START DATA FOR ANALYSIS
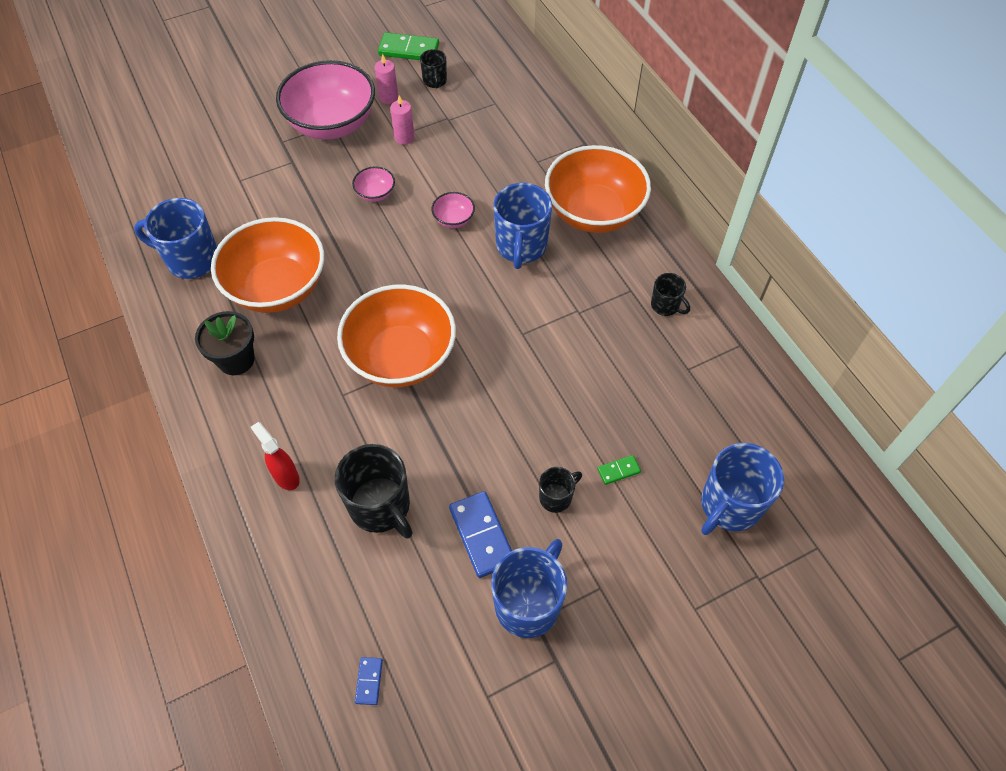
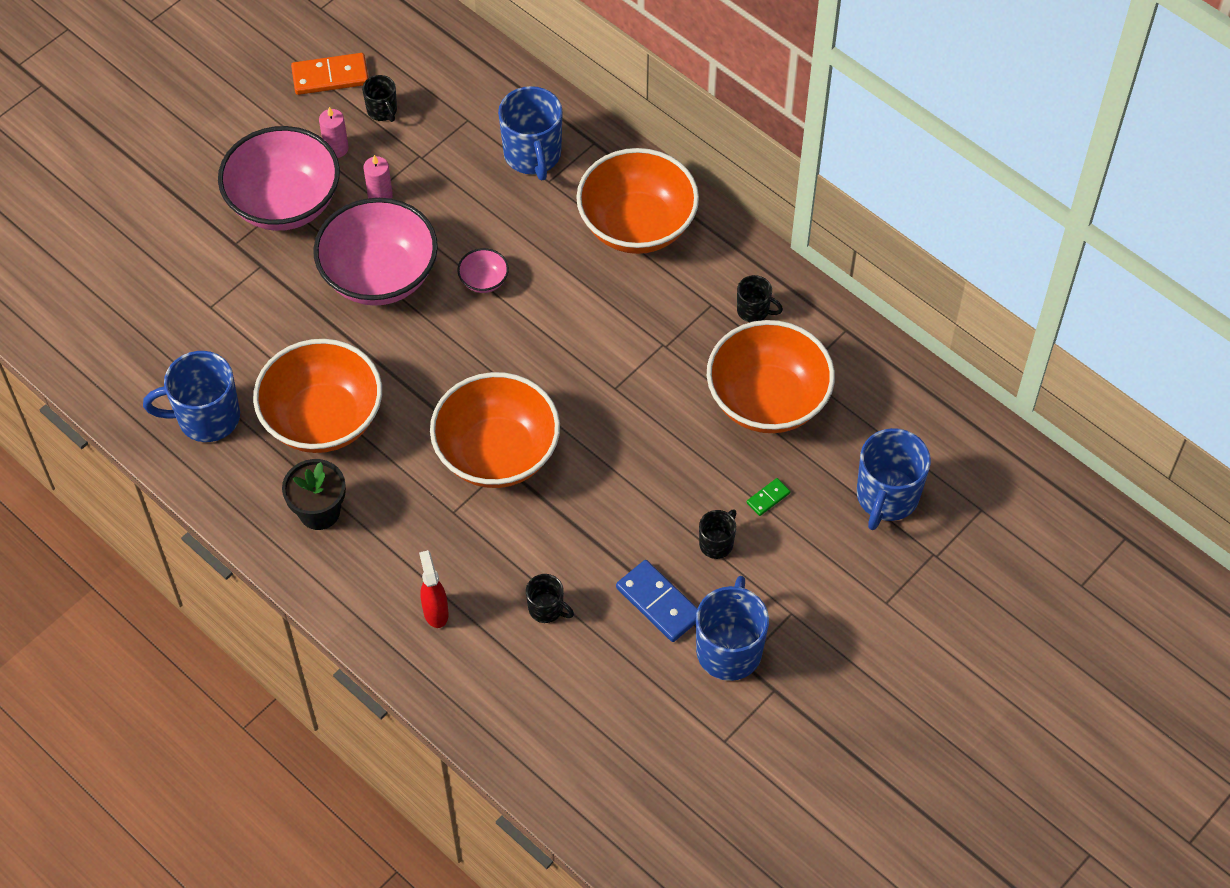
camera: 20 degrees left, 0 degrees up
red spray bottle [251,422,300,490] -> red spray bottle turned 45 degrees clockwise [419,550,448,628]
black mug [335,444,413,539] -> black mug [526,574,574,623], size x0.53
pink bowl [352,166,395,202] -> pink bowl [313,198,438,306], size x2.40
blue domino [355,657,383,705] -> none
green domino [378,32,439,60] -> orange domino [291,53,368,95]
blue mug [494,183,552,269] -> blue mug moved to [498,86,563,180]
none -> orange bowl [707,320,835,433]

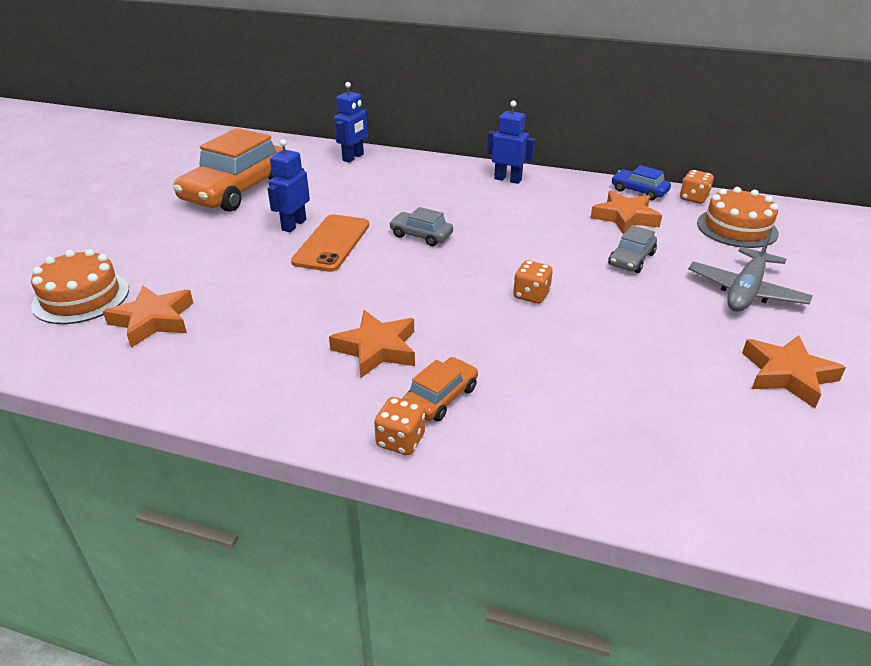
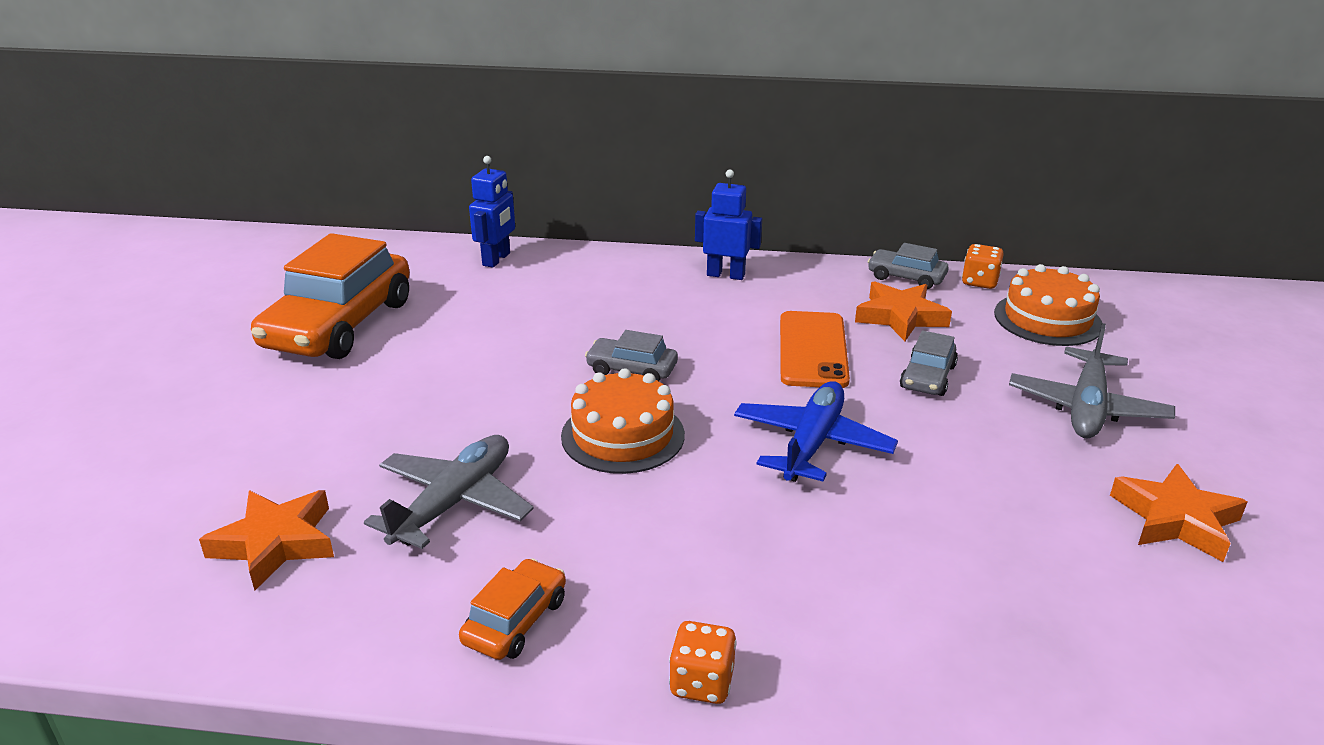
camera: 10 degrees left, 5 degrees down
orange cake [31,249,129,324] -> orange cake moved to [561,368,685,474]
blue robot [267,139,310,232] -> none
orange phone [291,214,369,272] -> orange phone moved to [780,311,850,388]
orange star [329,310,415,379] -> none
orange car [403,357,478,421] -> orange car moved to [459,558,566,660]
orange dice [513,260,553,304] -> blue plane [734,381,898,482]
blue car [611,165,671,200] -> grey car [868,243,948,289]
none -> grey plane [364,435,534,549]

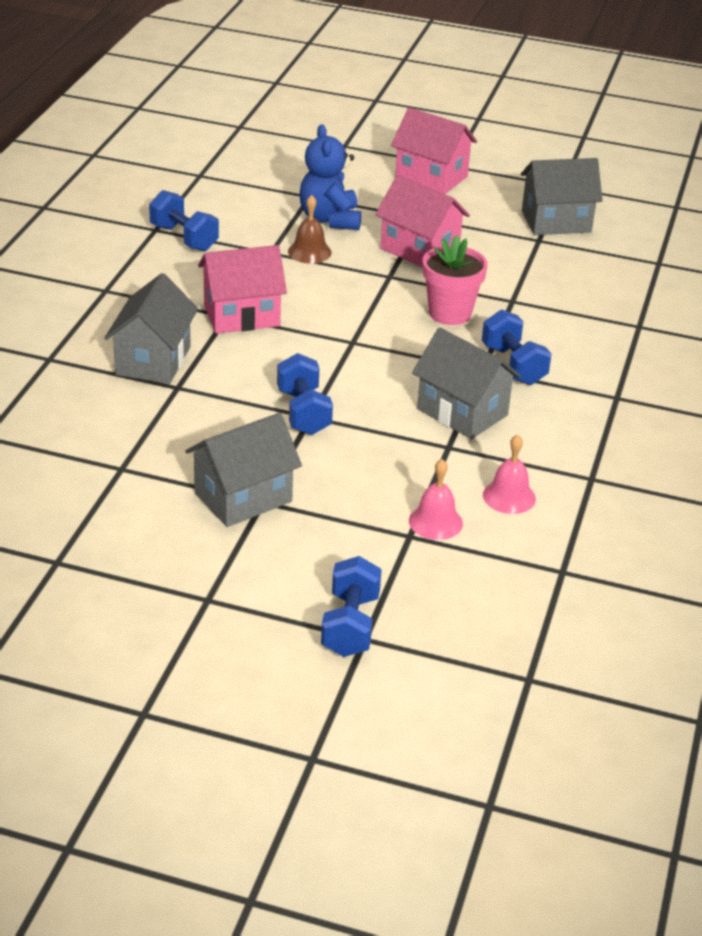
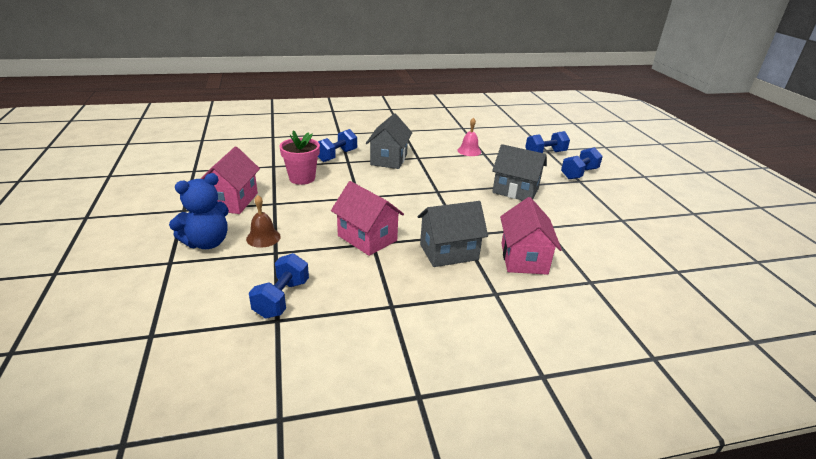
camera: 120 degrees left, 5 degrees down
blue dumbbell [277,353,333,435] -> blue dumbbell moved to [561,147,603,179]
pink house [391,107,477,194] -> pink house moved to [500,197,562,275]
pink bell [483,434,536,514] -> none
grey house [521,158,603,235] -> none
END DATA FOR ANALYSIS
EXERCISE DETAILS: Could you set down, exactly as written, the lines above between the one holding "red spray bottle [251,422,300,490]" and the one holding "green domino [378,32,439,60]", inclusive, and nothing more?

SOLUTION FOR THIS PROBLEM:
red spray bottle [251,422,300,490] -> red spray bottle turned 45 degrees clockwise [419,550,448,628]
black mug [335,444,413,539] -> black mug [526,574,574,623], size x0.53
pink bowl [352,166,395,202] -> pink bowl [313,198,438,306], size x2.40
blue domino [355,657,383,705] -> none
green domino [378,32,439,60] -> orange domino [291,53,368,95]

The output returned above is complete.